* _TASK INSTRUCTIONS_: Copy all records exactly; omit pictures.

* _SUPPLIED INFORMATION_:
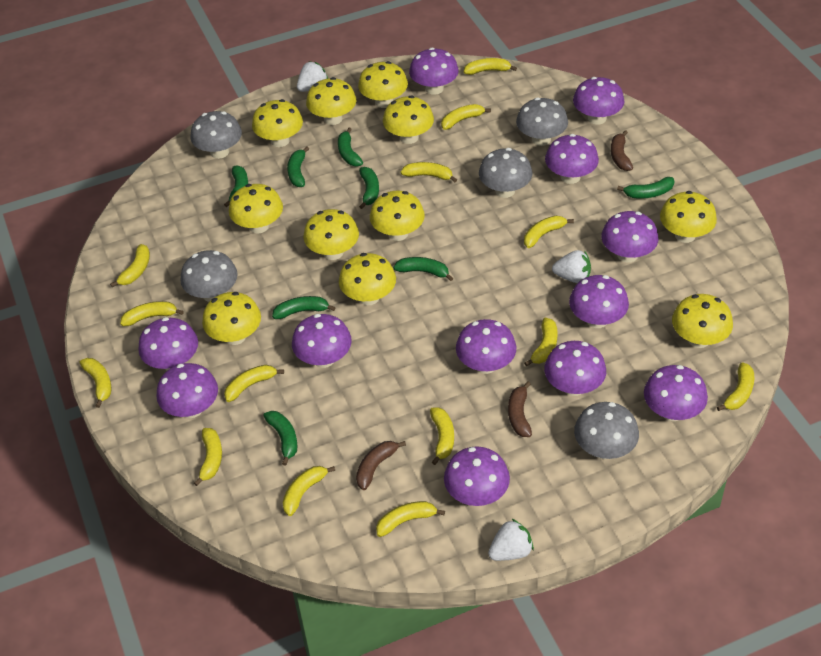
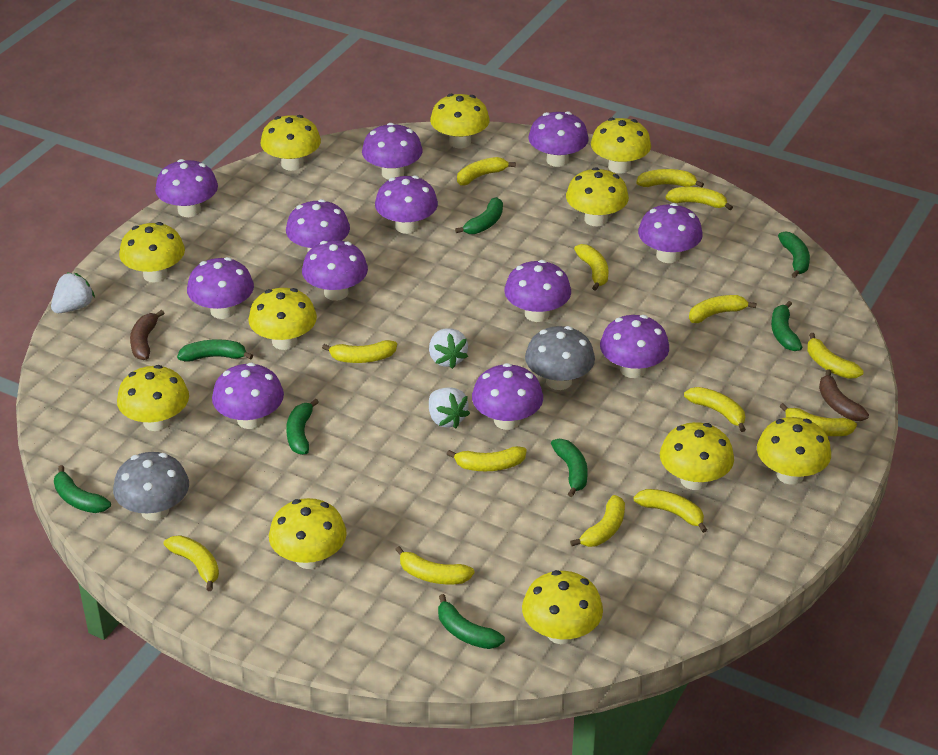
brown banana: 3 -> 2
grey mushroom: 5 -> 2

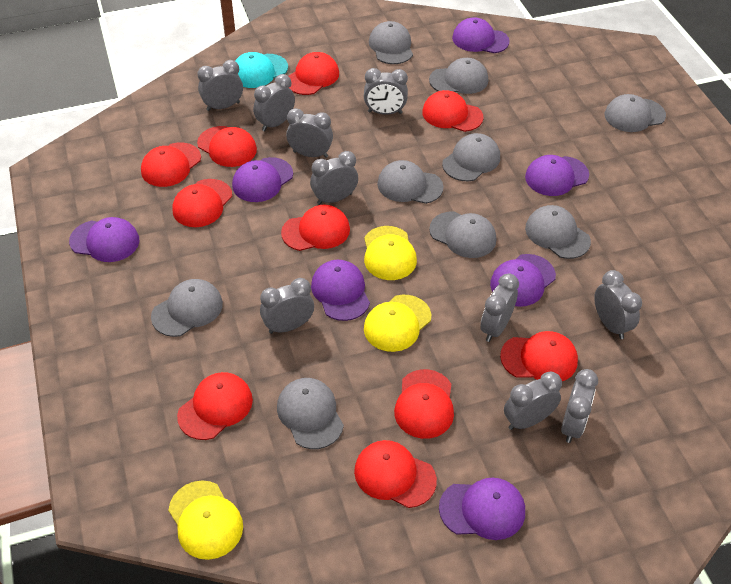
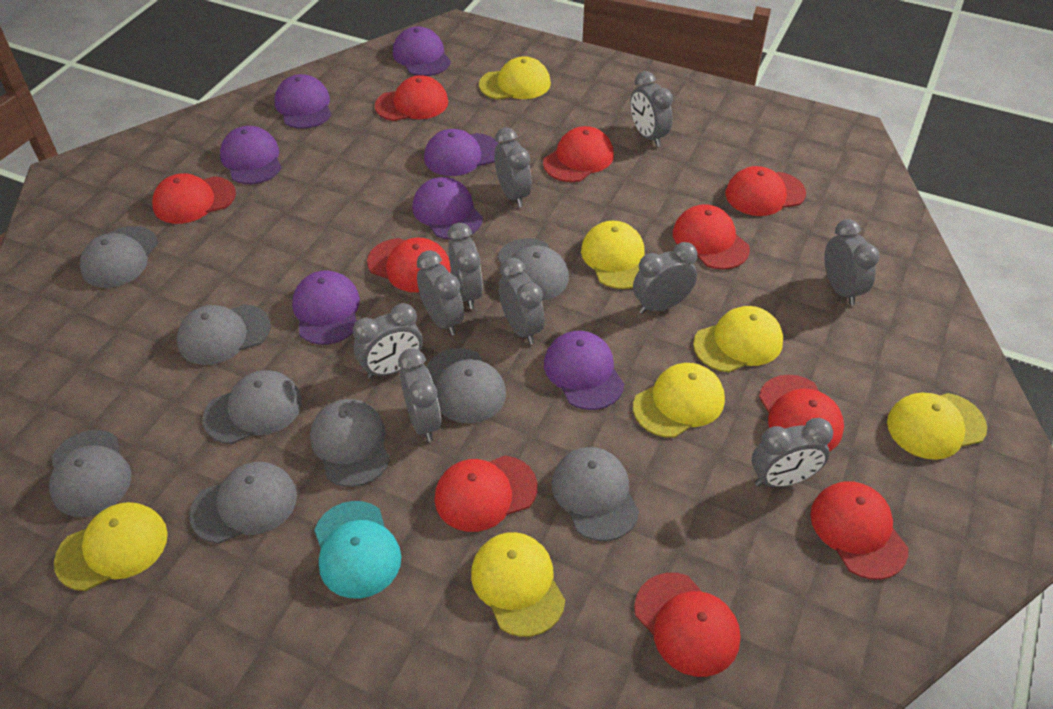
yellow cap: 3 -> 7

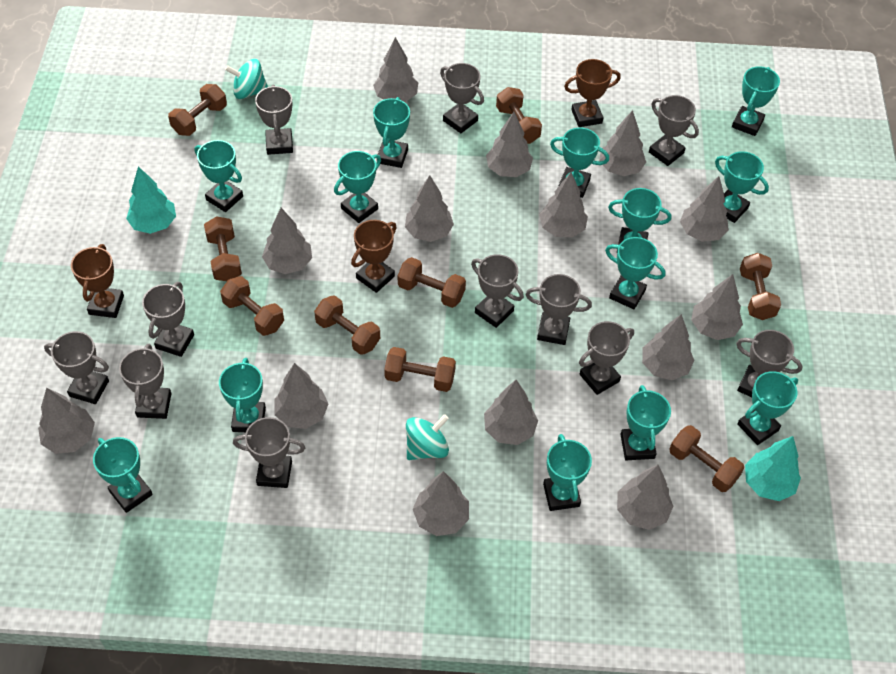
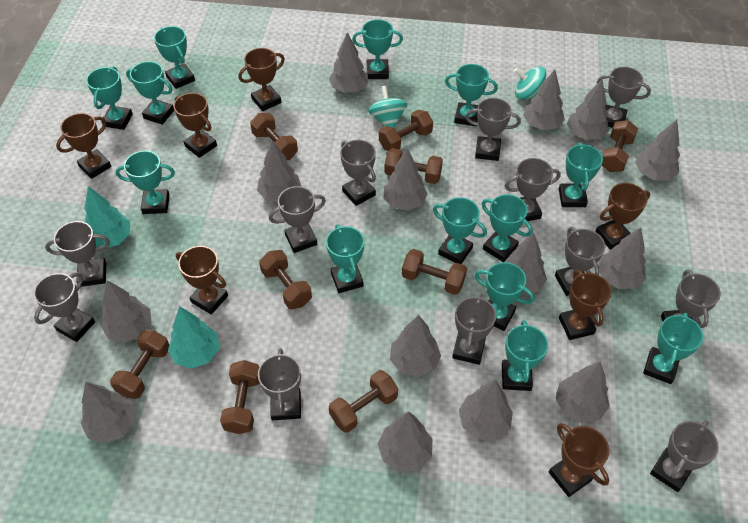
brown trophy: 3 -> 7
grey trophy: 11 -> 12

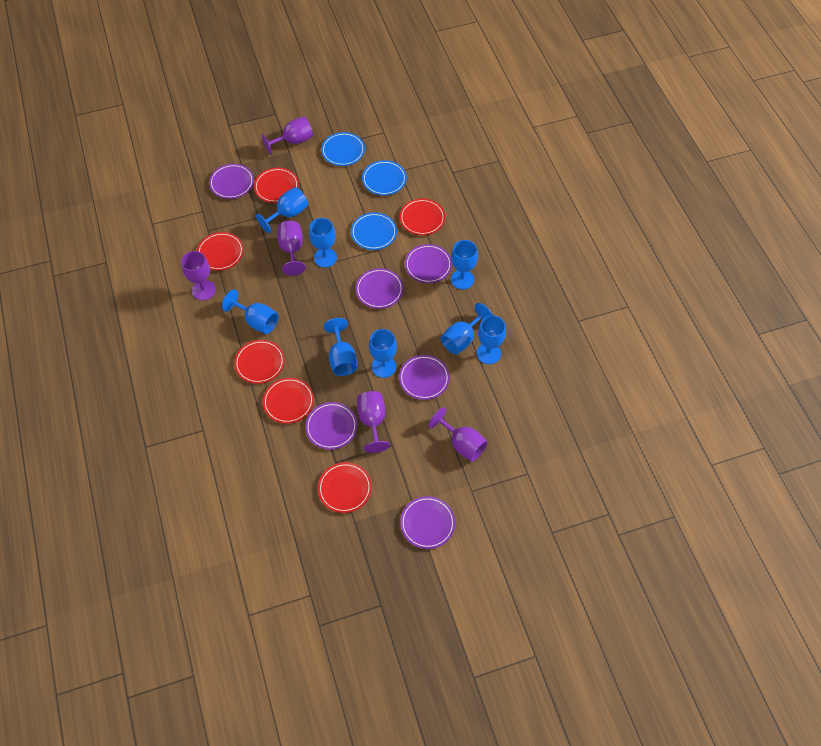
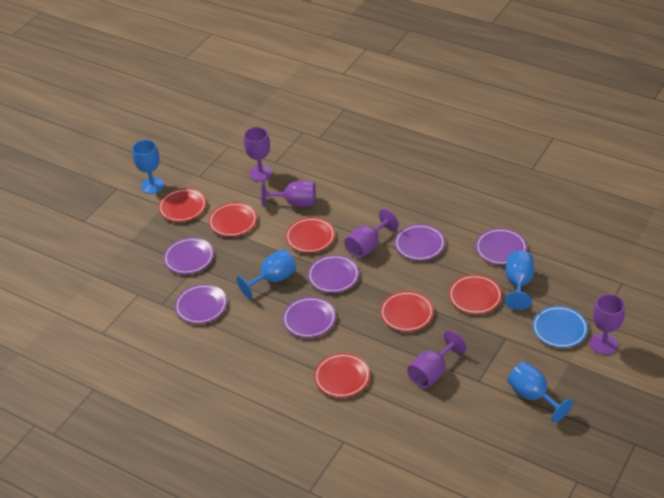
blue goblet: 8 -> 4
blue plate: 3 -> 1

* _PROBLEM SOLUTION_:
brown banana: 3 -> 2
grey mushroom: 5 -> 2

yellow cap: 3 -> 7

brown trophy: 3 -> 7
grey trophy: 11 -> 12

blue goblet: 8 -> 4
blue plate: 3 -> 1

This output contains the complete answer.